Problem to solve -
All of the entries below need repeating exactly, apart from their images.

Provided material -
--- --- ---
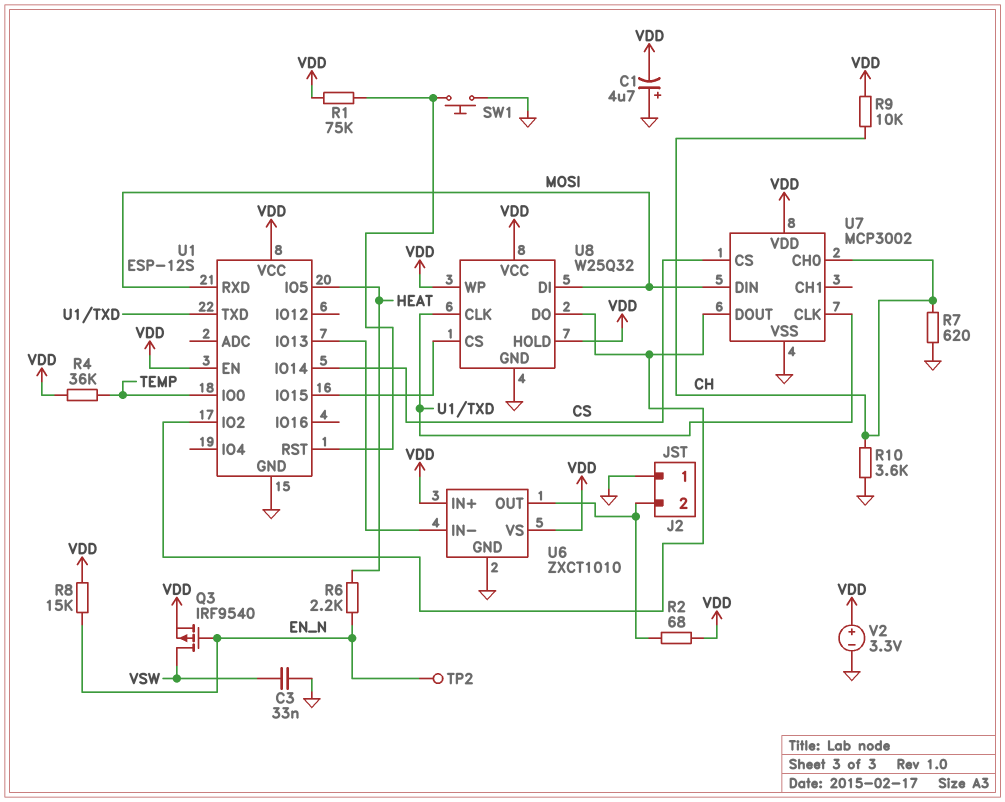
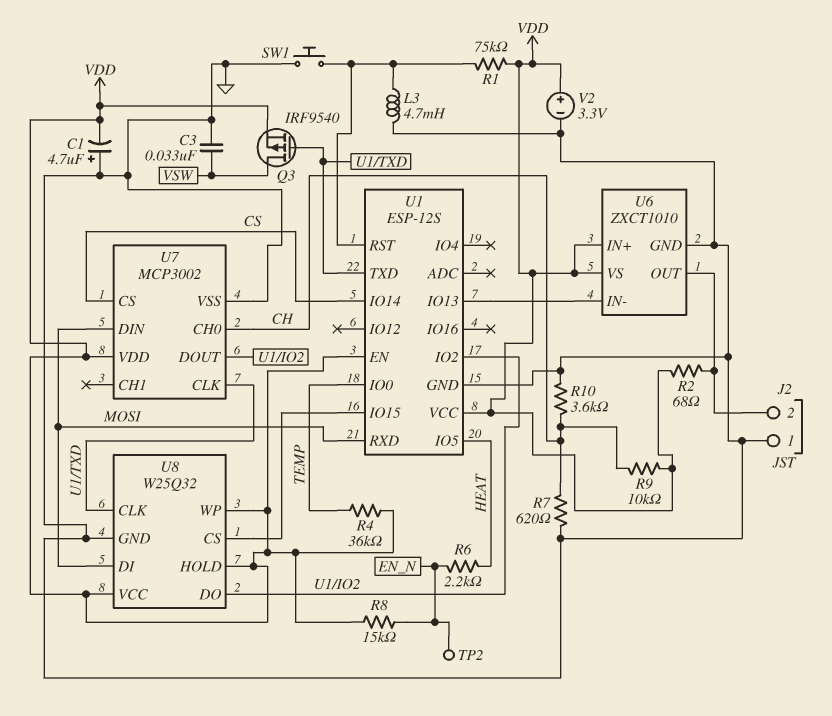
L3: none -> 4.7mH (GND, U1/RST)
Q3: PMOS IRF9540 (G EN_N, D VSW, S VDD) -> PMOS IRF9540 (G U1/TXD, D VSW, S VDD)

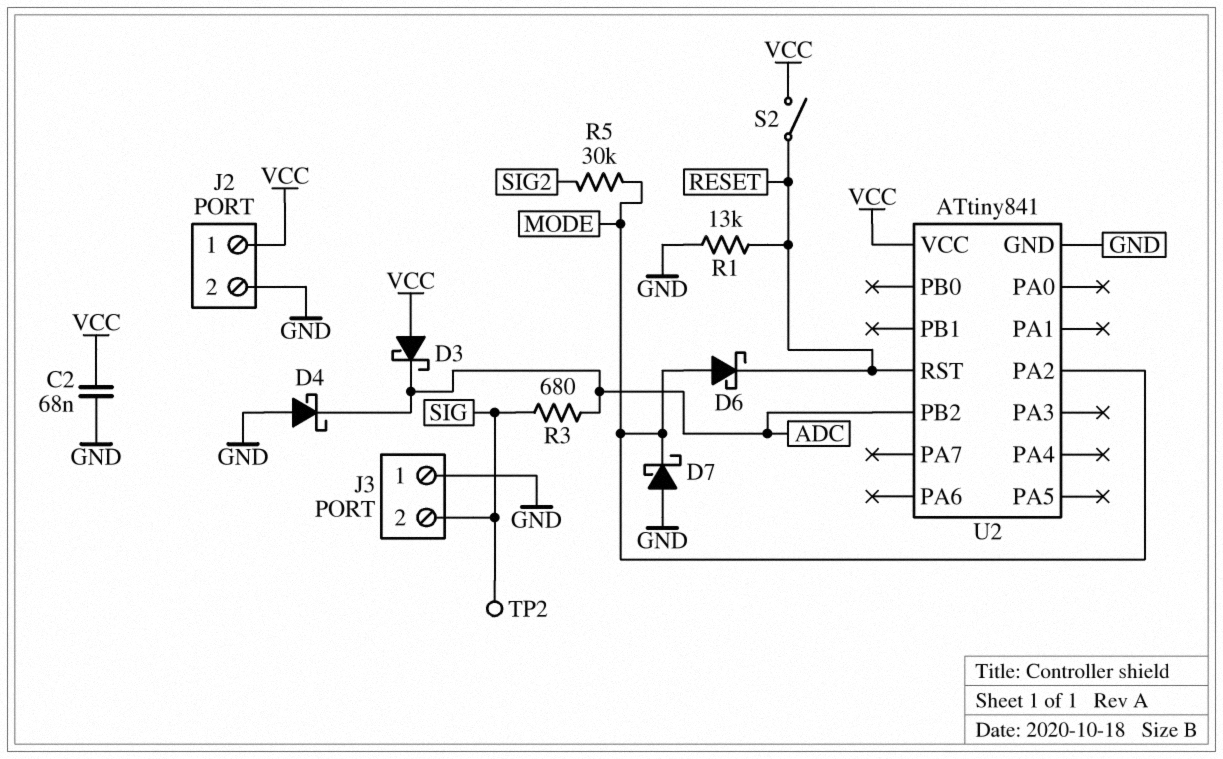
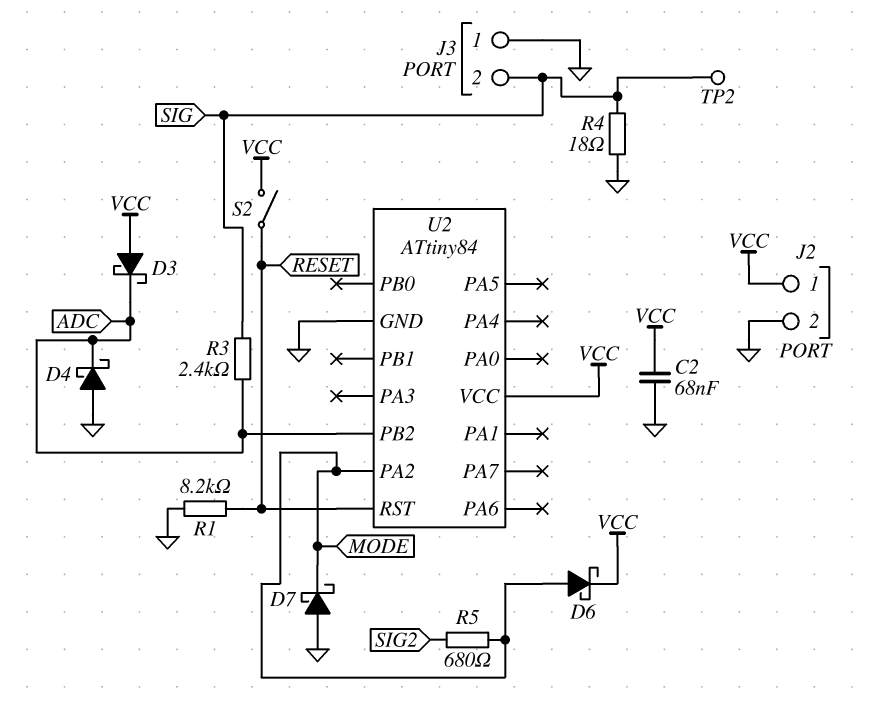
D6: schottky (A MODE, K RESET) -> schottky (A MODE, K VCC)
R1: 13k (GND, RESET) -> 8.2k (GND, RESET)
R3: 680 (ADC, SIG) -> 2.4k (ADC, SIG)
R4: none -> 18 (GND, SIG)
R5: 30k (MODE, SIG2) -> 680 (MODE, SIG2)
U2: ATtiny841 -> ATtiny84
--- --- ---
Task response -
L3: none -> 4.7mH (GND, U1/RST)
Q3: PMOS IRF9540 (G EN_N, D VSW, S VDD) -> PMOS IRF9540 (G U1/TXD, D VSW, S VDD)

D6: schottky (A MODE, K RESET) -> schottky (A MODE, K VCC)
R1: 13k (GND, RESET) -> 8.2k (GND, RESET)
R3: 680 (ADC, SIG) -> 2.4k (ADC, SIG)
R4: none -> 18 (GND, SIG)
R5: 30k (MODE, SIG2) -> 680 (MODE, SIG2)
U2: ATtiny841 -> ATtiny84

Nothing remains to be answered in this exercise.